[Short problem]:
Can you extract, word for word, the lines running from the very first one through the line with "Every [147, 895]", including both of those?

[Task inputs]:
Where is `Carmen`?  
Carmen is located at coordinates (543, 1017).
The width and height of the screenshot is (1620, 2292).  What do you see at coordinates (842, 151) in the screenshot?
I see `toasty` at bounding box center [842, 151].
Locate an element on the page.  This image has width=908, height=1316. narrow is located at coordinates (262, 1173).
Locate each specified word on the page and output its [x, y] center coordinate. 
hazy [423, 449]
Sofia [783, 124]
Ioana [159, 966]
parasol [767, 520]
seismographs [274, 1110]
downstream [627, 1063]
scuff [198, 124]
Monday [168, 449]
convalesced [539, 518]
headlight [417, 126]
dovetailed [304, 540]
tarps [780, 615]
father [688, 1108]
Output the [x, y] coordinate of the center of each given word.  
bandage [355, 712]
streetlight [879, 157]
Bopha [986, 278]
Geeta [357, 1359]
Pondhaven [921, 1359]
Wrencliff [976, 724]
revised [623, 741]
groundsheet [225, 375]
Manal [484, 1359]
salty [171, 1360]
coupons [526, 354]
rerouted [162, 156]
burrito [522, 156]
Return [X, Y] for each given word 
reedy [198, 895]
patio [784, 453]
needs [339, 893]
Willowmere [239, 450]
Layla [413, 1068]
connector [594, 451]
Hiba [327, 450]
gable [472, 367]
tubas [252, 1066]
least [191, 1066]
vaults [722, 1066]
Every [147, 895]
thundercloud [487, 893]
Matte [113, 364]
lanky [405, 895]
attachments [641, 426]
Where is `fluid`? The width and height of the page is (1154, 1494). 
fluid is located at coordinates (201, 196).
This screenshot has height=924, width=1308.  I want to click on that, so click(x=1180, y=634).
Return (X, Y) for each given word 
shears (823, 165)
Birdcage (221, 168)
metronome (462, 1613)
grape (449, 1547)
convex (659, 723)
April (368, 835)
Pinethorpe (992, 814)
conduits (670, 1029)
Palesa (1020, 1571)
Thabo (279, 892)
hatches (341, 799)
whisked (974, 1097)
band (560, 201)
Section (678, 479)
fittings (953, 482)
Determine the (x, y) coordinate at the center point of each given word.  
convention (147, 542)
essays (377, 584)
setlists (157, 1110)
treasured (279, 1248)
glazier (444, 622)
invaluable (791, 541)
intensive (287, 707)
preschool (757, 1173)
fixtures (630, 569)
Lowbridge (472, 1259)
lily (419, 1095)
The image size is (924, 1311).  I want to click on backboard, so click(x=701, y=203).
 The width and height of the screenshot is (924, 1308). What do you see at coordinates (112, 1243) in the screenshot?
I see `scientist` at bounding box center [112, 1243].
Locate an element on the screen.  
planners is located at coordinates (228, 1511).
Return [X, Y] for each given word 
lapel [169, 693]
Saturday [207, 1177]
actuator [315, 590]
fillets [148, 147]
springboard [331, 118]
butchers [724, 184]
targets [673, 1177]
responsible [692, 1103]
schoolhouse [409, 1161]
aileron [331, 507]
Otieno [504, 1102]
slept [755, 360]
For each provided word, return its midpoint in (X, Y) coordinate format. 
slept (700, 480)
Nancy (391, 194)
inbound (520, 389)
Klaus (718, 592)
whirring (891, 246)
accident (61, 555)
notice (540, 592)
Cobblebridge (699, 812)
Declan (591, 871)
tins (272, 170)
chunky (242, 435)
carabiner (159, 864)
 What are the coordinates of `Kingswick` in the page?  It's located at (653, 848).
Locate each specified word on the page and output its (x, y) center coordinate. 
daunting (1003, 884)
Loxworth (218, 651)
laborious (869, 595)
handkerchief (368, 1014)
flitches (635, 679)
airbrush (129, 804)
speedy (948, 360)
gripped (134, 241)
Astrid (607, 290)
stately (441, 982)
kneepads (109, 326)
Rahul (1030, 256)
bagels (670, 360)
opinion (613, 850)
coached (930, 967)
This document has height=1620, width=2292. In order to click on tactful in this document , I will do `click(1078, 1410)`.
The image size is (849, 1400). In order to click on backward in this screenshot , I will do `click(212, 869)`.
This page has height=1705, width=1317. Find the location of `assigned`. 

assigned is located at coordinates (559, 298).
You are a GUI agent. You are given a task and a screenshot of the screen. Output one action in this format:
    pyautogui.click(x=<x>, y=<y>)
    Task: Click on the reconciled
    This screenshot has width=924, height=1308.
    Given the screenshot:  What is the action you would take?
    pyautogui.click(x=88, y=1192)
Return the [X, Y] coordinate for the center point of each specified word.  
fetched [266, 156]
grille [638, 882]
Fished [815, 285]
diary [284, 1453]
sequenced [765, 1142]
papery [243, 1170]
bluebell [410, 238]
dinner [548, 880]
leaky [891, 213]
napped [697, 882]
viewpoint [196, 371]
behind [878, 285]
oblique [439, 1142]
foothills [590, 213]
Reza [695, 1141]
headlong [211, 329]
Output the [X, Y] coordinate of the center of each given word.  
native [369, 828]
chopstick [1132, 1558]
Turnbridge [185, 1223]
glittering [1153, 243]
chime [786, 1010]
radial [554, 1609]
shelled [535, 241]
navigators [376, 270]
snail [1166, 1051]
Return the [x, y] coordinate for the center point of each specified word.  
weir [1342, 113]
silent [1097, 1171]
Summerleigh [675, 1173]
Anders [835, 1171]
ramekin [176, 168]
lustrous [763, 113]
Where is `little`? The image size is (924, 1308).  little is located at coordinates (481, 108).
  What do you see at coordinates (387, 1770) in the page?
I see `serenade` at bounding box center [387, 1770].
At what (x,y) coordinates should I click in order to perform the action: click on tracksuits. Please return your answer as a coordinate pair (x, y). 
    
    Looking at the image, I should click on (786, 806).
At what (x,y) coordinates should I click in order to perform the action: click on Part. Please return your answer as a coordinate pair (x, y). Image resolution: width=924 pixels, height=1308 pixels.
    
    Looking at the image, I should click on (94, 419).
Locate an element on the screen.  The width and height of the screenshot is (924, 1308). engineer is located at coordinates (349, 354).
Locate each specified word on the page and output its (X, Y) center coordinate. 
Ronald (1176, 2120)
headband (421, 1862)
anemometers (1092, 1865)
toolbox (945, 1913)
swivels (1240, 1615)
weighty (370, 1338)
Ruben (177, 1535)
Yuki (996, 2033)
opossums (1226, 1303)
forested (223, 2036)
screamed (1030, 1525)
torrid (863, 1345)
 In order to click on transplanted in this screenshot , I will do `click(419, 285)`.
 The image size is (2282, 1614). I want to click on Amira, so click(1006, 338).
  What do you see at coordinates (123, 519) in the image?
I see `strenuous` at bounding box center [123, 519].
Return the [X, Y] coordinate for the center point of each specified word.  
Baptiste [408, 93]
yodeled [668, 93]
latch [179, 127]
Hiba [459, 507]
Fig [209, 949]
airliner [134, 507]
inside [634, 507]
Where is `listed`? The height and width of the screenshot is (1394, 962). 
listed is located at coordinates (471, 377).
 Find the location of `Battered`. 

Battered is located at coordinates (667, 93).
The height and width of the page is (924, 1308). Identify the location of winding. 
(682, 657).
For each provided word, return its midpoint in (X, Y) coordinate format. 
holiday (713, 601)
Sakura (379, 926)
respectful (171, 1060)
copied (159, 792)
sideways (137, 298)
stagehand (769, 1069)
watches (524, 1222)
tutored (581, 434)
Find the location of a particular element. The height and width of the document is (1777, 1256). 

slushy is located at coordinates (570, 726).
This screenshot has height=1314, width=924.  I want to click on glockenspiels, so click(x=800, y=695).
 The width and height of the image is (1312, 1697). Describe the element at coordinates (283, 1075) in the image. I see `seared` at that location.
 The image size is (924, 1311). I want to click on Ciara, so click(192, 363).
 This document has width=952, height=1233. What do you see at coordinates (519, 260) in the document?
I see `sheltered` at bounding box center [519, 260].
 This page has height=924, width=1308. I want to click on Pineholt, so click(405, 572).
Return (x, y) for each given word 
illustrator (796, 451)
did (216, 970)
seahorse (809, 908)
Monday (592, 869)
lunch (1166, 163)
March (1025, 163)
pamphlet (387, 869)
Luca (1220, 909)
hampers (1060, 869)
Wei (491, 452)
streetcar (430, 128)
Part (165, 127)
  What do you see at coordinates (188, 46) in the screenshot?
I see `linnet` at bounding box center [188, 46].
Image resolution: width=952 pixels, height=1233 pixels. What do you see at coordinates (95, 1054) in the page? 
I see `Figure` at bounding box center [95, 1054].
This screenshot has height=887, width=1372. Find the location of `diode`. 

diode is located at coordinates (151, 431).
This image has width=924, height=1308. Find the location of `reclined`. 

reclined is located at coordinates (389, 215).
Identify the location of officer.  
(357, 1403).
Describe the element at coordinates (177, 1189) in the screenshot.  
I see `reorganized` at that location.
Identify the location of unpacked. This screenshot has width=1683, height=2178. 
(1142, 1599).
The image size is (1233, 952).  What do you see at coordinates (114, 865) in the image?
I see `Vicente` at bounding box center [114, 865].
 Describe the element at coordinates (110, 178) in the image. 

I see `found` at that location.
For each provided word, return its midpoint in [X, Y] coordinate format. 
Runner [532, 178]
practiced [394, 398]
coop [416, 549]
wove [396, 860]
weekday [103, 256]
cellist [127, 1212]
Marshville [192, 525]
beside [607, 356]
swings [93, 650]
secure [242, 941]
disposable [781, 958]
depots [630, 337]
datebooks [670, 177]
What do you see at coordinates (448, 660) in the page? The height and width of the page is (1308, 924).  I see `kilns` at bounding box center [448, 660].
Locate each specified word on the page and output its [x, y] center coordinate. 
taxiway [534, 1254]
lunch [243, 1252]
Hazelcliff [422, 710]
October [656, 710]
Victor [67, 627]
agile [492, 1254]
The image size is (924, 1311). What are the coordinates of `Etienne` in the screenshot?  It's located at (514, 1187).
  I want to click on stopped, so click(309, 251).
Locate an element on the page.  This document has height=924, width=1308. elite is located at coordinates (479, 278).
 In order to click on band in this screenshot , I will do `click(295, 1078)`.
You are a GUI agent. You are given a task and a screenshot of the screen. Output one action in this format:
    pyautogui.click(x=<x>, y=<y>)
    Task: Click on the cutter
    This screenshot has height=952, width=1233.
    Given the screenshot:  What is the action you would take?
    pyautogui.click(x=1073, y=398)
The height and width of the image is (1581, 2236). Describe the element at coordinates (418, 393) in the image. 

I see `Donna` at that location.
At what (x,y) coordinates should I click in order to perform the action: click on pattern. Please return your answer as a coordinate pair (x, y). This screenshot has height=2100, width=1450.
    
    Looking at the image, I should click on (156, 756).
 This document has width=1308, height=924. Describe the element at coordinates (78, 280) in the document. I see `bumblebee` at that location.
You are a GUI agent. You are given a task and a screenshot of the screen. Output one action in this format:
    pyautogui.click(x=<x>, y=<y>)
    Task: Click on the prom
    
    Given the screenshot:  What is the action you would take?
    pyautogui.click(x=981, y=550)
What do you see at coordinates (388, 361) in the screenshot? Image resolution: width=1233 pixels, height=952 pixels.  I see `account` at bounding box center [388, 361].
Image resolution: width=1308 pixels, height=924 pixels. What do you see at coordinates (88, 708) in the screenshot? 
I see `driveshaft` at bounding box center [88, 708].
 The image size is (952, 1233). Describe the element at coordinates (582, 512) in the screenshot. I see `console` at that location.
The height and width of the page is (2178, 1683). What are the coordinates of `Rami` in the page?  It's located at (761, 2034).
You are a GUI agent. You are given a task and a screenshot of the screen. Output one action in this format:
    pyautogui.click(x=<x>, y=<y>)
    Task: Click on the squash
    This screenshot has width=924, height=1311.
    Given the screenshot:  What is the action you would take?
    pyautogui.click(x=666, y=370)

[Answer for this exercise]:
Where is `Carmen`?  
Carmen is located at coordinates (543, 1017).
The width and height of the screenshot is (1620, 2292).  What do you see at coordinates (842, 151) in the screenshot?
I see `toasty` at bounding box center [842, 151].
Locate an element on the page.  This image has width=908, height=1316. narrow is located at coordinates (262, 1173).
Locate each specified word on the page and output its [x, y] center coordinate. 
hazy [423, 449]
Sofia [783, 124]
Ioana [159, 966]
parasol [767, 520]
seismographs [274, 1110]
downstream [627, 1063]
scuff [198, 124]
Monday [168, 449]
convalesced [539, 518]
headlight [417, 126]
dovetailed [304, 540]
tarps [780, 615]
father [688, 1108]
Output the [x, y] coordinate of the center of each given word.  
bandage [355, 712]
streetlight [879, 157]
Bopha [986, 278]
Geeta [357, 1359]
Pondhaven [921, 1359]
Wrencliff [976, 724]
revised [623, 741]
groundsheet [225, 375]
Manal [484, 1359]
salty [171, 1360]
coupons [526, 354]
rerouted [162, 156]
burrito [522, 156]
Return [X, Y] for each given word 
reedy [198, 895]
patio [784, 453]
needs [339, 893]
Willowmere [239, 450]
Layla [413, 1068]
connector [594, 451]
Hiba [327, 450]
gable [472, 367]
tubas [252, 1066]
least [191, 1066]
vaults [722, 1066]
Every [147, 895]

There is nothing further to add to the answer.